*Material shown*.

BEGIN

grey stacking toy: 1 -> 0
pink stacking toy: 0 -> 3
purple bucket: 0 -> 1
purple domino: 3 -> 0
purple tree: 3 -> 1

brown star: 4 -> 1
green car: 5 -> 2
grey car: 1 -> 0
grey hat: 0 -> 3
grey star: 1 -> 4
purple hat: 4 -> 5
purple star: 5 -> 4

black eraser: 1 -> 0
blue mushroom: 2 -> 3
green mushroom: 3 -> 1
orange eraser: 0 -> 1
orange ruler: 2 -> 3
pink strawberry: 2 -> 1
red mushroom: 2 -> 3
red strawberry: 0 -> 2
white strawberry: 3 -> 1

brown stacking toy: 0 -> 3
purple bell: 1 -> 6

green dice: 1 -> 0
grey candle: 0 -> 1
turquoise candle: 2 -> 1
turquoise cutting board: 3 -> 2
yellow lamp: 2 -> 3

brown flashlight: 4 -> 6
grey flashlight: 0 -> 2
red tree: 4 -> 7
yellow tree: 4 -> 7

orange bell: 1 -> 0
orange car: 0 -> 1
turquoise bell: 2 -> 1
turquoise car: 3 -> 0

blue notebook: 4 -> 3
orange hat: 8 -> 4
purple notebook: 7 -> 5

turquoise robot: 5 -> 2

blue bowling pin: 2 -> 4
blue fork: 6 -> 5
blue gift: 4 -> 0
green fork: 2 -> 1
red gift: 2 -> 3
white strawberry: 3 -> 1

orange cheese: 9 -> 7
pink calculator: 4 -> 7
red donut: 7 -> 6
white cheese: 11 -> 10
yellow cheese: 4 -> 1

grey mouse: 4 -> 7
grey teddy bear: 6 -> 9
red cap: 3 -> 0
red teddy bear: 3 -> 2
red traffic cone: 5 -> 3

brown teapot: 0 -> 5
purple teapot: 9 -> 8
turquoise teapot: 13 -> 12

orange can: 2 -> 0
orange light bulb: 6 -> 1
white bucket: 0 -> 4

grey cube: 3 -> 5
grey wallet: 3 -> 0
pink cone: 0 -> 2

END

*Instructions for the task*.
Please transcribe the records exactly from their first line through the line holding "red gift: 2 -> 3", and leave out all others.

*Result*.
grey stacking toy: 1 -> 0
pink stacking toy: 0 -> 3
purple bucket: 0 -> 1
purple domino: 3 -> 0
purple tree: 3 -> 1

brown star: 4 -> 1
green car: 5 -> 2
grey car: 1 -> 0
grey hat: 0 -> 3
grey star: 1 -> 4
purple hat: 4 -> 5
purple star: 5 -> 4

black eraser: 1 -> 0
blue mushroom: 2 -> 3
green mushroom: 3 -> 1
orange eraser: 0 -> 1
orange ruler: 2 -> 3
pink strawberry: 2 -> 1
red mushroom: 2 -> 3
red strawberry: 0 -> 2
white strawberry: 3 -> 1

brown stacking toy: 0 -> 3
purple bell: 1 -> 6

green dice: 1 -> 0
grey candle: 0 -> 1
turquoise candle: 2 -> 1
turquoise cutting board: 3 -> 2
yellow lamp: 2 -> 3

brown flashlight: 4 -> 6
grey flashlight: 0 -> 2
red tree: 4 -> 7
yellow tree: 4 -> 7

orange bell: 1 -> 0
orange car: 0 -> 1
turquoise bell: 2 -> 1
turquoise car: 3 -> 0

blue notebook: 4 -> 3
orange hat: 8 -> 4
purple notebook: 7 -> 5

turquoise robot: 5 -> 2

blue bowling pin: 2 -> 4
blue fork: 6 -> 5
blue gift: 4 -> 0
green fork: 2 -> 1
red gift: 2 -> 3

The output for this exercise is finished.